How to complete this task: Pull every line with "brown" from the material.

** Opening Dataset extract block **

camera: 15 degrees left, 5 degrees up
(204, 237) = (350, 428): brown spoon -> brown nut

** Closing Dataset extract block **
** Opening Dataset extract block **

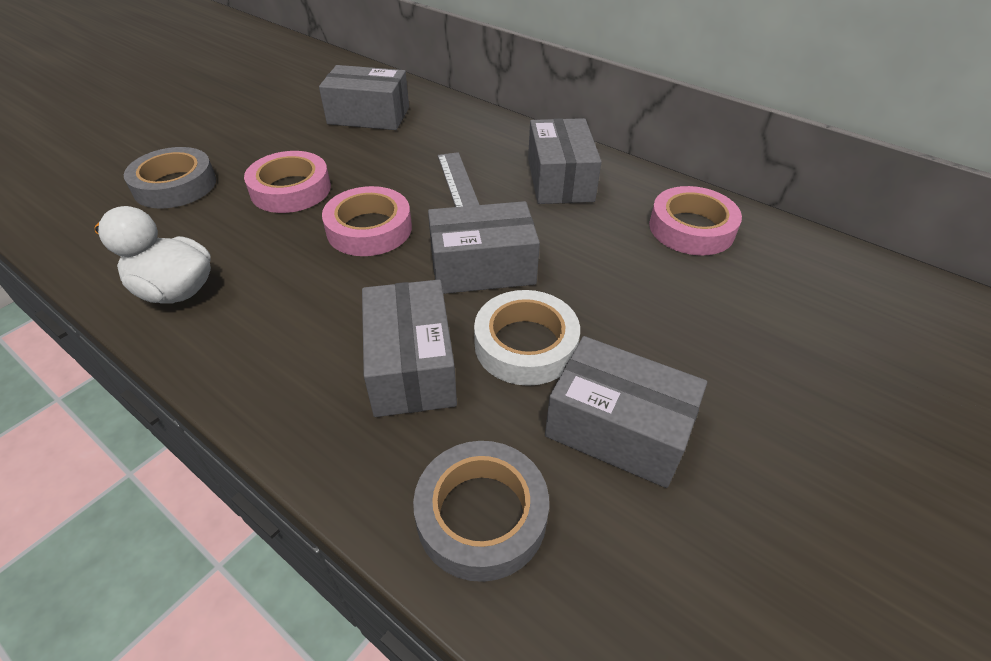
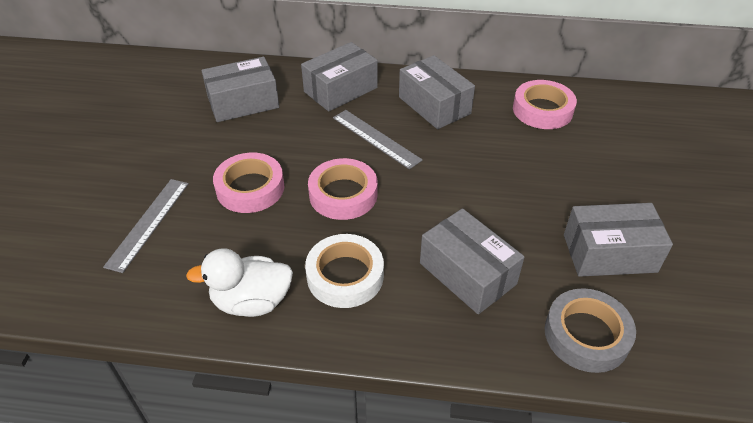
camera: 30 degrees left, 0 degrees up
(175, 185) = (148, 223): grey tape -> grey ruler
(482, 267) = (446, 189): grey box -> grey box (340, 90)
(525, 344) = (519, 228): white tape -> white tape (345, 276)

** Closing Dataset extract block **
** Opening Dataset extract block **

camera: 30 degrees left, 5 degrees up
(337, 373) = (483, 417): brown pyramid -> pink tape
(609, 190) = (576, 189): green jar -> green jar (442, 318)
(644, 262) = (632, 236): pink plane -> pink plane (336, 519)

** Closing Dataset extract block **

Your response:
(204, 237) = (350, 428): brown spoon -> brown nut
(337, 373) = (483, 417): brown pyramid -> pink tape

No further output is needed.